(What you have to do):
Pictures must not appear; the answer is exactly the lines from the one that holds "R14: 22k (DIS3, VCC) -> 1.8k (DIS3, VCC)" through the end of the material.

○ ○ ○ ○ ○

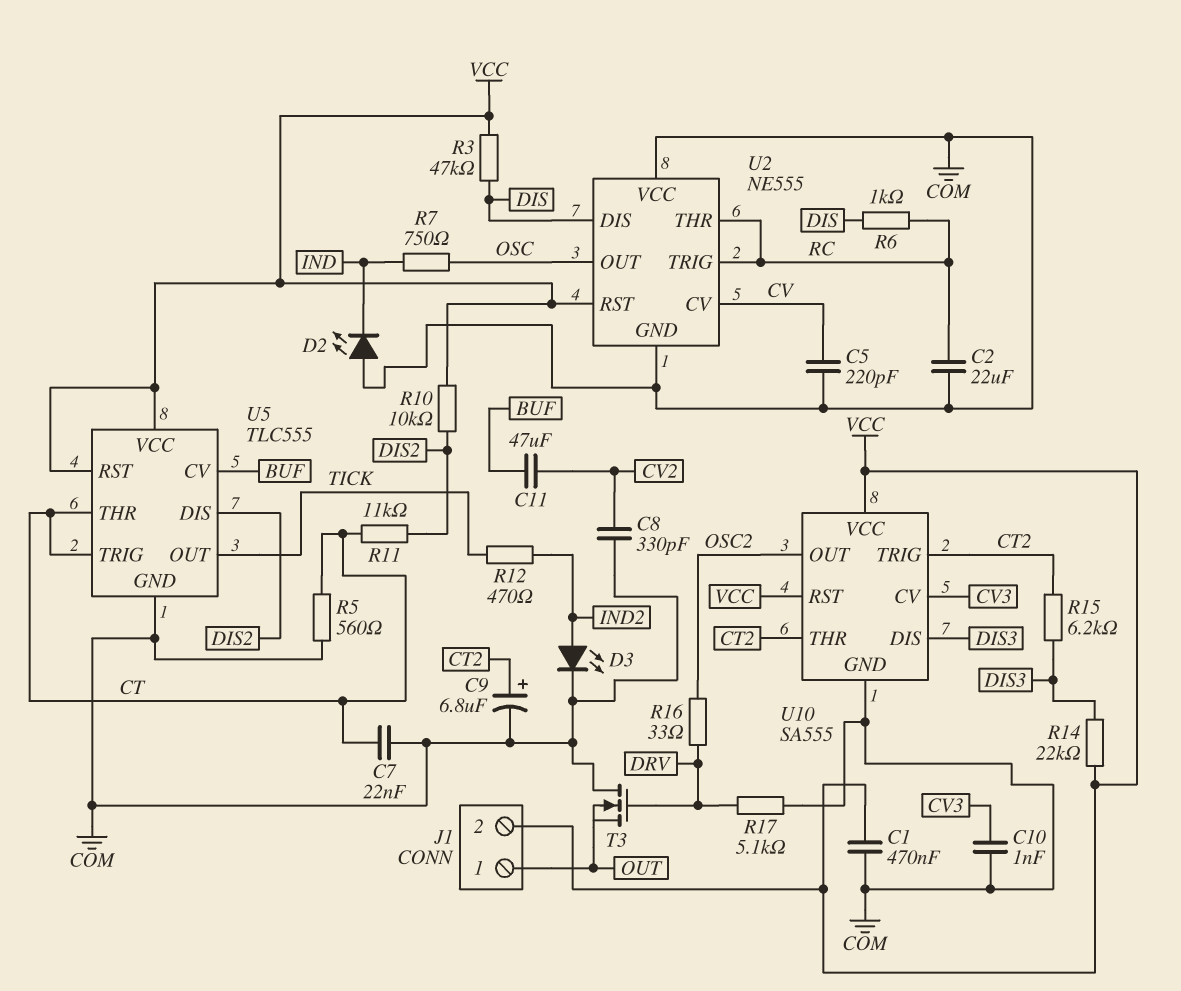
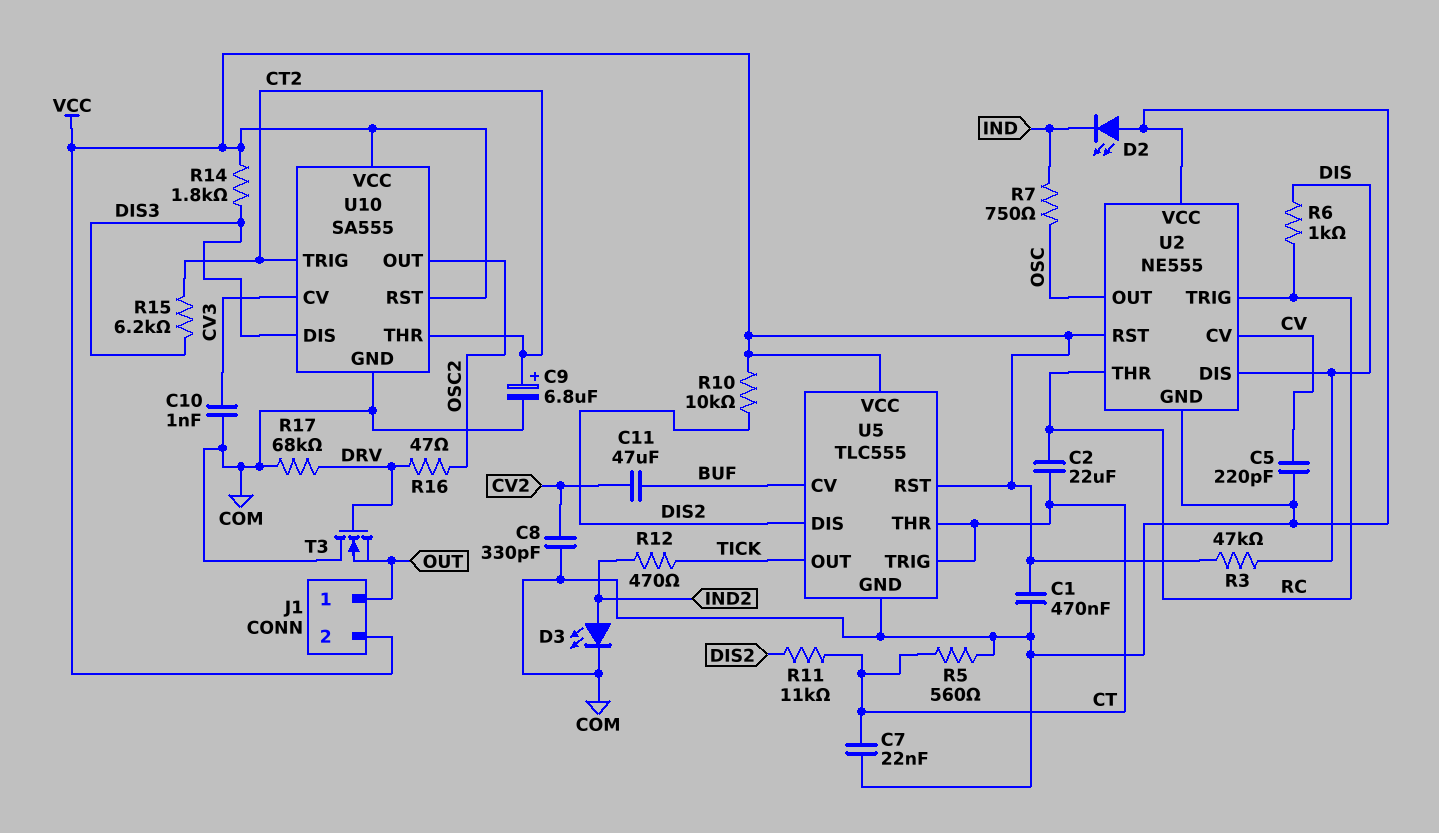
C2: 22uF (COM, RC) -> 22uF (CT, RC)
R14: 22k (DIS3, VCC) -> 1.8k (DIS3, VCC)
R16: 33 (DRV, OSC2) -> 47 (DRV, OSC2)
R17: 5.1k (COM, DRV) -> 68k (COM, DRV)

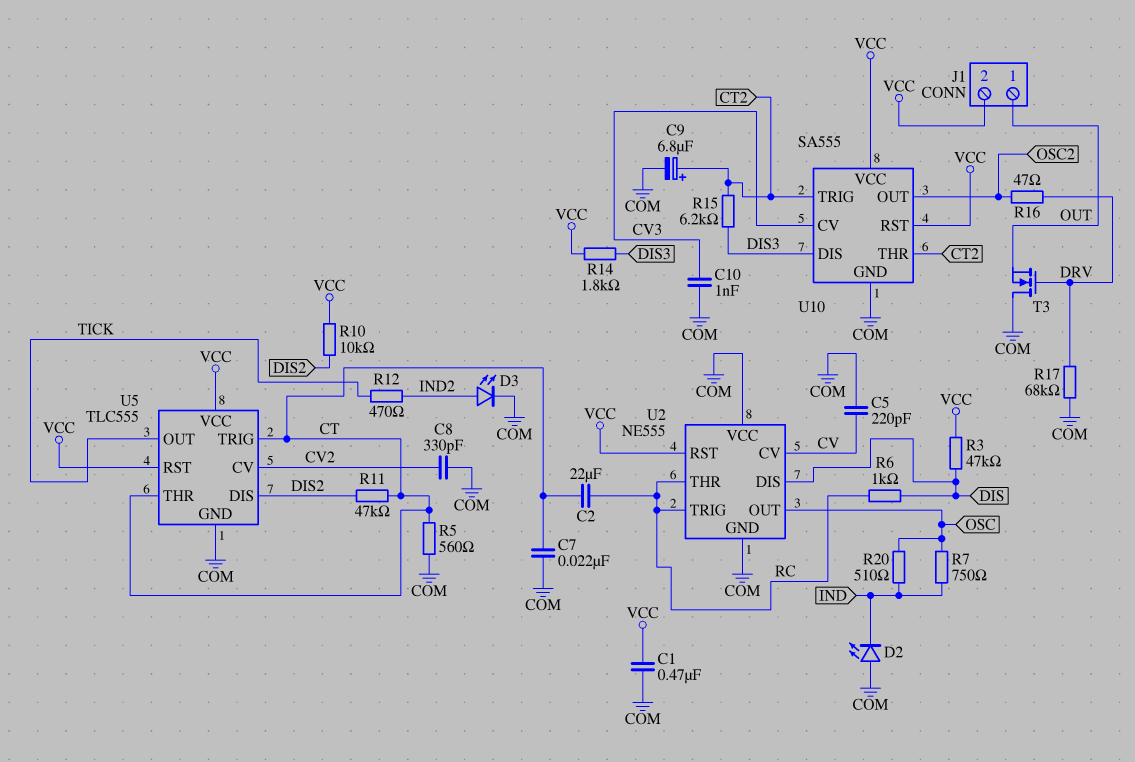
C11: 47uF (BUF, CV2) -> none
R11: 11k (CT, DIS2) -> 47k (CT, DIS2)
R20: none -> 510 (IND, OSC)
U5 pin CV: BUF -> CV2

○ ○ ○ ○ ○

(Exercise result):
R14: 22k (DIS3, VCC) -> 1.8k (DIS3, VCC)
R16: 33 (DRV, OSC2) -> 47 (DRV, OSC2)
R17: 5.1k (COM, DRV) -> 68k (COM, DRV)

C11: 47uF (BUF, CV2) -> none
R11: 11k (CT, DIS2) -> 47k (CT, DIS2)
R20: none -> 510 (IND, OSC)
U5 pin CV: BUF -> CV2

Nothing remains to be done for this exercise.